■ **Data in this exercise**:
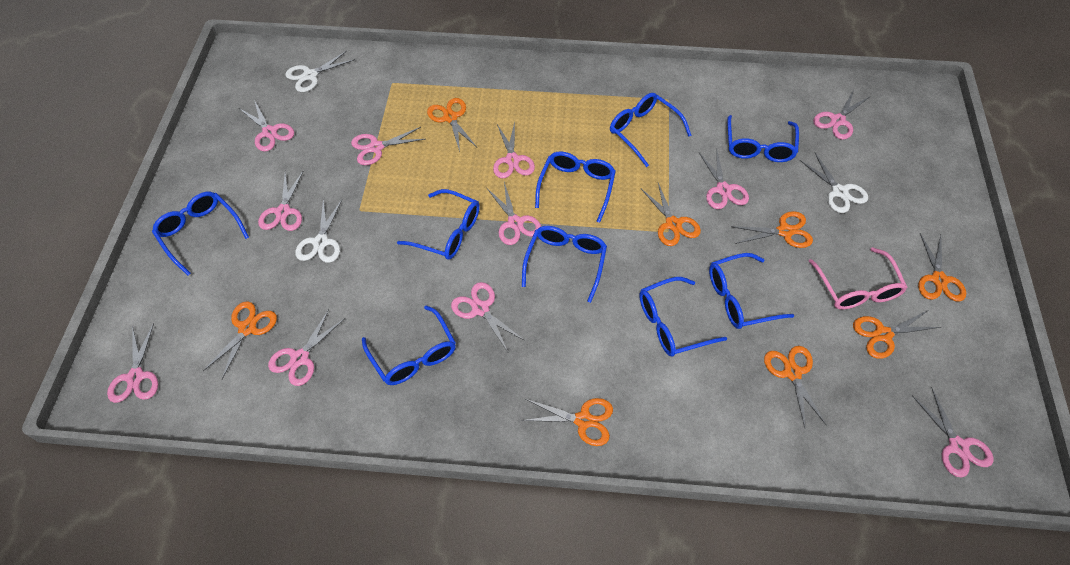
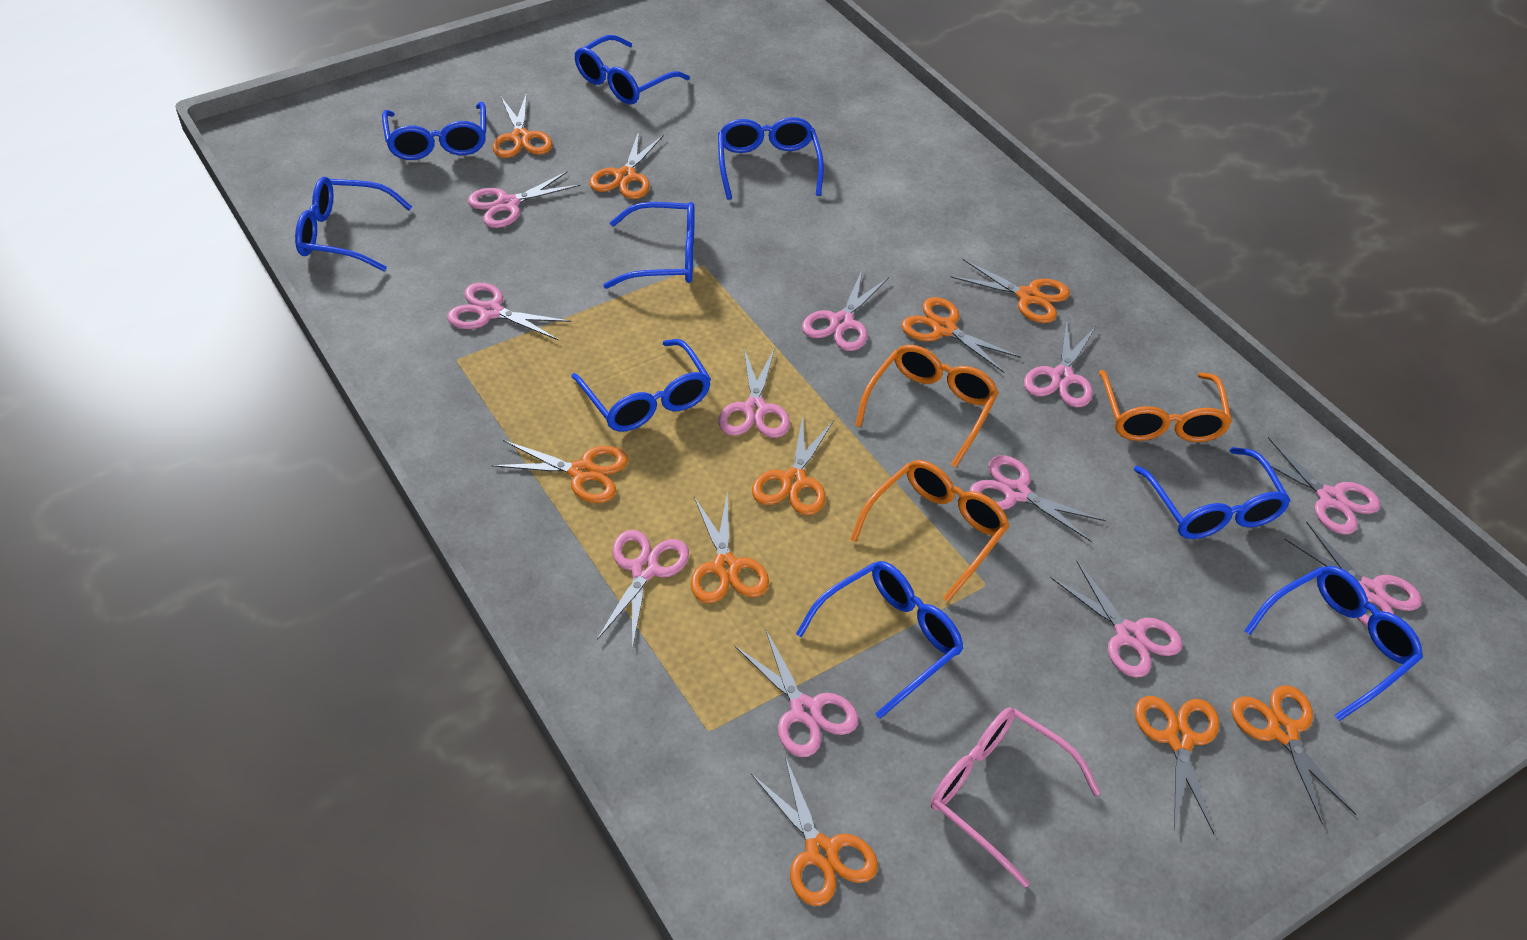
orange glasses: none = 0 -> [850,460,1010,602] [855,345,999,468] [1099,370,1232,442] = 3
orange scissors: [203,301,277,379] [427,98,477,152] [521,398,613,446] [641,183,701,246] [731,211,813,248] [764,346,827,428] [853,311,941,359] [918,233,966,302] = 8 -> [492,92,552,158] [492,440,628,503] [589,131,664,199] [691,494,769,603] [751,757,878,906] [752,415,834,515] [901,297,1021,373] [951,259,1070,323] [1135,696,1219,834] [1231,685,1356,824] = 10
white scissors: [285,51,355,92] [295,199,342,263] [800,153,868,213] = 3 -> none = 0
--
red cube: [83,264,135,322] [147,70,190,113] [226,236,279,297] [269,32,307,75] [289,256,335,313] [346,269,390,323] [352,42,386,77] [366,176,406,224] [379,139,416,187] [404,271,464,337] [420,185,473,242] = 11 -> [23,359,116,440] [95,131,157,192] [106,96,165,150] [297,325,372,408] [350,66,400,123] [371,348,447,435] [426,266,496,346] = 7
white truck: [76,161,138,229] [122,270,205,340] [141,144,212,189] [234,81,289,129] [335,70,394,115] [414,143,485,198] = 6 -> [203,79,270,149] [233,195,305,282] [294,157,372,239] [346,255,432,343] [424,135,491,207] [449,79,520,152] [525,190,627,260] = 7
--
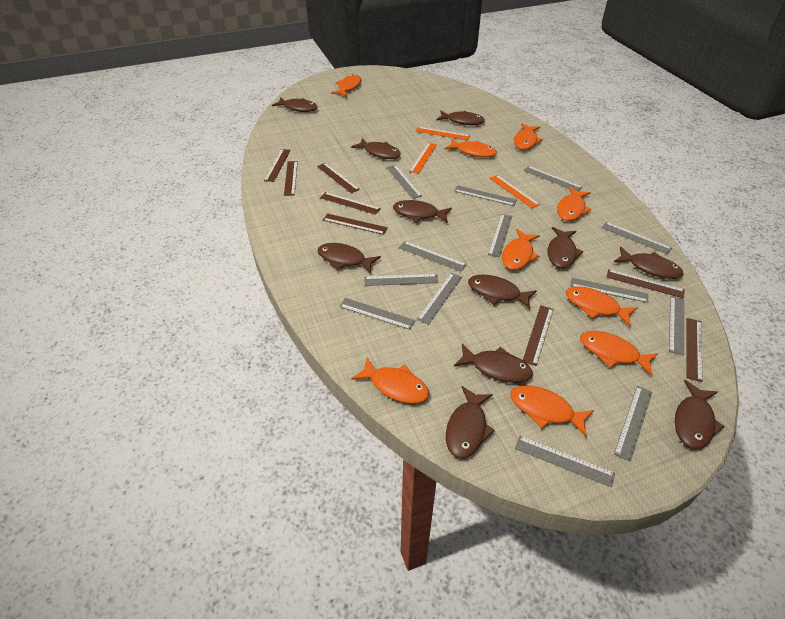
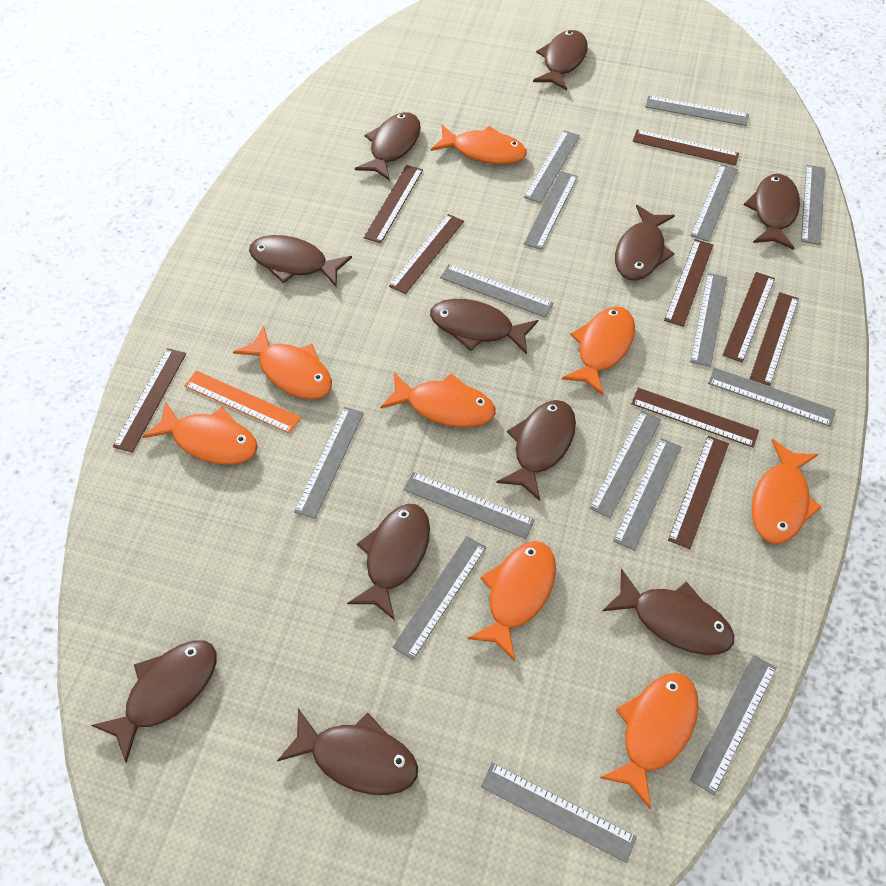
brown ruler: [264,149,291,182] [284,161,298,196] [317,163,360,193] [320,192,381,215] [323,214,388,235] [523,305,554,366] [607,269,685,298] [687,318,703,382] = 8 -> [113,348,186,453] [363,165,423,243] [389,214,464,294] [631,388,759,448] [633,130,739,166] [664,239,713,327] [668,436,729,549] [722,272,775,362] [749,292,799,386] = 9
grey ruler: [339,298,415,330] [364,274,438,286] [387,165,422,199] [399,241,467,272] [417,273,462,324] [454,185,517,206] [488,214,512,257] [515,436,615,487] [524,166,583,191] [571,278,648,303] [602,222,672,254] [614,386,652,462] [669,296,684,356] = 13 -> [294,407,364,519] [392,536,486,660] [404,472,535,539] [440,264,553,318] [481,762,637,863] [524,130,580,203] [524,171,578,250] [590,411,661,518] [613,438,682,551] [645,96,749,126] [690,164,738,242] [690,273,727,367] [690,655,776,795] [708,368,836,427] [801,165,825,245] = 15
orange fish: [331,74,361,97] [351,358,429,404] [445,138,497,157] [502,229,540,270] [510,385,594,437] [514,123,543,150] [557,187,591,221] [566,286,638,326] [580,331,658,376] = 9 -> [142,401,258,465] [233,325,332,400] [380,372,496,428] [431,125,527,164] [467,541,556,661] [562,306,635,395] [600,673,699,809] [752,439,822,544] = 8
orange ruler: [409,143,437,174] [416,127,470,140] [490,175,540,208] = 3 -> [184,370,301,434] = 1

■ **Exercise details**:
In the listing above, start at the line with "grey ruler: [339,298,415,330]", go on through the line with "orange ruler: [409,143,437,174]", and copy each of those lines exactly; leave out all the rest.

■ **Answer section**:
grey ruler: [339,298,415,330] [364,274,438,286] [387,165,422,199] [399,241,467,272] [417,273,462,324] [454,185,517,206] [488,214,512,257] [515,436,615,487] [524,166,583,191] [571,278,648,303] [602,222,672,254] [614,386,652,462] [669,296,684,356] = 13 -> [294,407,364,519] [392,536,486,660] [404,472,535,539] [440,264,553,318] [481,762,637,863] [524,130,580,203] [524,171,578,250] [590,411,661,518] [613,438,682,551] [645,96,749,126] [690,164,738,242] [690,273,727,367] [690,655,776,795] [708,368,836,427] [801,165,825,245] = 15
orange fish: [331,74,361,97] [351,358,429,404] [445,138,497,157] [502,229,540,270] [510,385,594,437] [514,123,543,150] [557,187,591,221] [566,286,638,326] [580,331,658,376] = 9 -> [142,401,258,465] [233,325,332,400] [380,372,496,428] [431,125,527,164] [467,541,556,661] [562,306,635,395] [600,673,699,809] [752,439,822,544] = 8
orange ruler: [409,143,437,174] [416,127,470,140] [490,175,540,208] = 3 -> [184,370,301,434] = 1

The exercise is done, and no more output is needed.